> [INSTRUCTION]:
From the entries, return every line where the string "camera" shows up.

Records excerpted from a collection

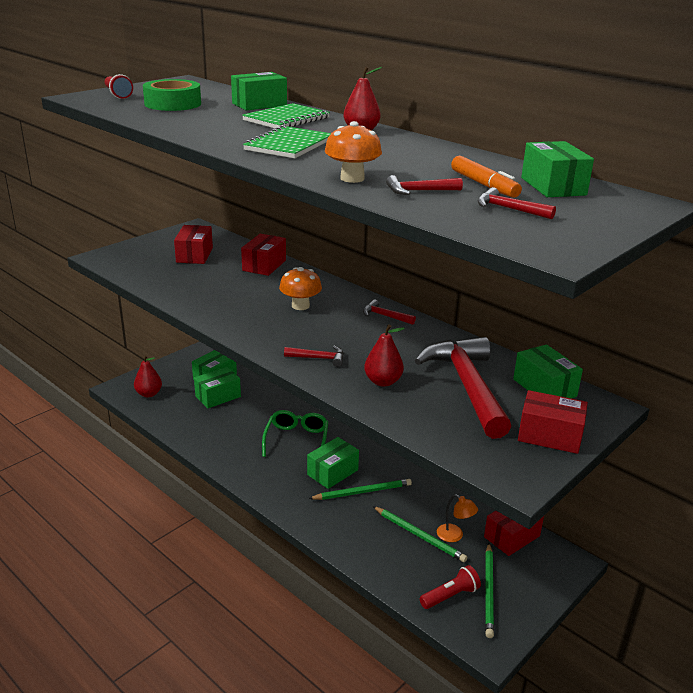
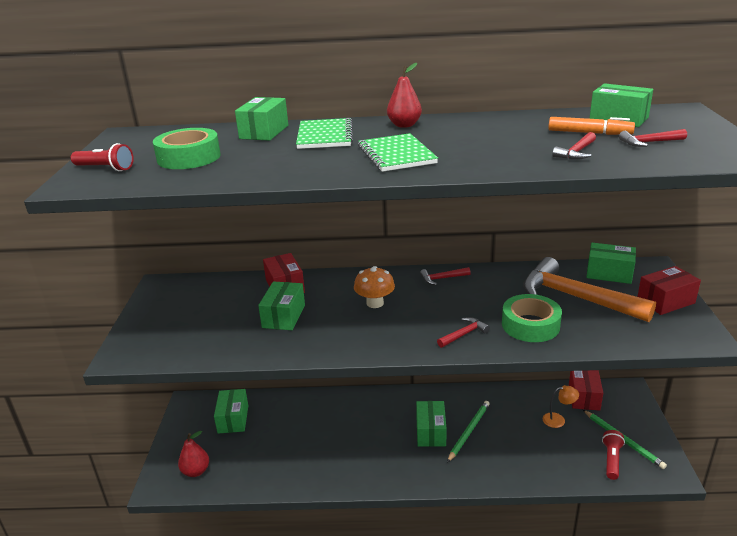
camera: 40 degrees left, 0 degrees up
red box [174,225,213,264] -> none
green box [194,367,241,408] -> green box moved to [258,281,305,330]
green glasses [262,410,328,457] -> none
orange mushroom [325,121,382,183] -> none
red pear [364,324,405,387] -> green tape [502,294,562,342]
green pencil [373,506,467,562] -> none
red hammer [415,337,511,439] -> orange hammer [523,257,656,322]

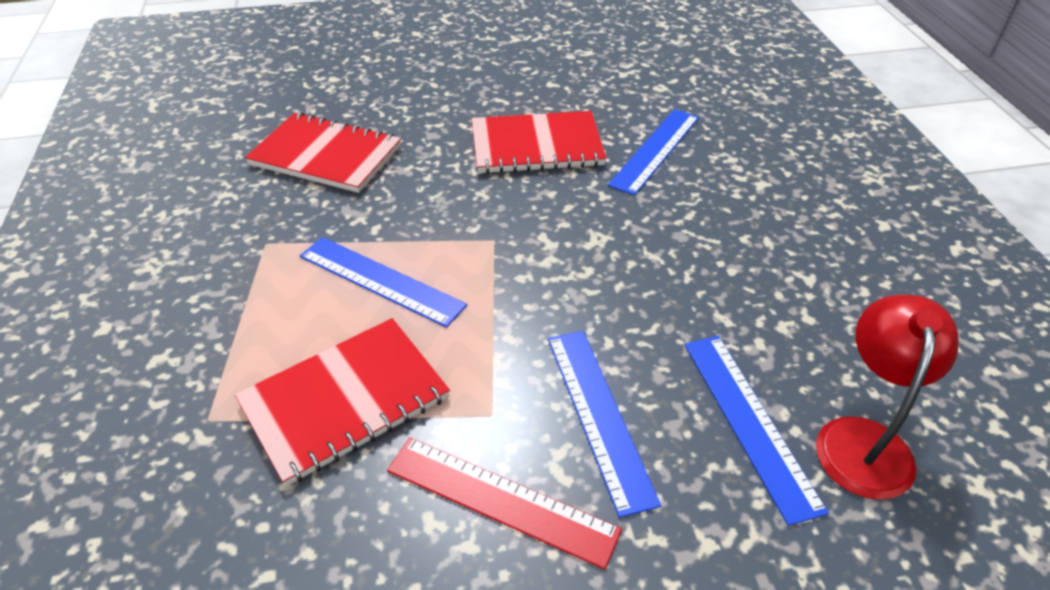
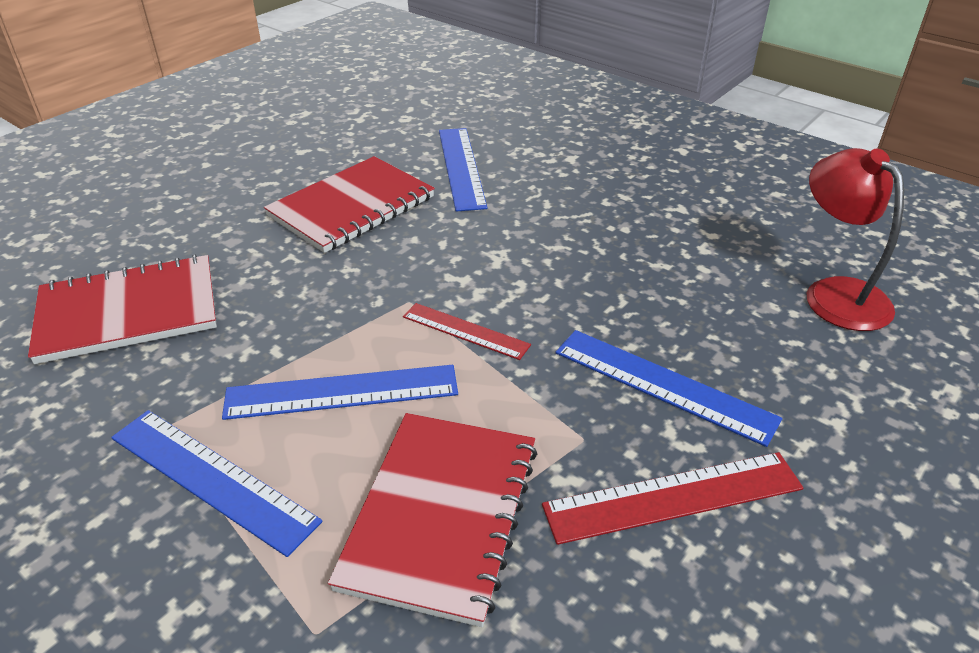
camera: 40 degrees left, 5 degrees down
blue ruler [685,336,829,526] -> blue ruler moved to [111,410,322,557]
none -> red ruler [403,303,531,360]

> [SOLUTION FOR THIS PROBLEM]:
camera: 40 degrees left, 0 degrees up
camera: 40 degrees left, 5 degrees down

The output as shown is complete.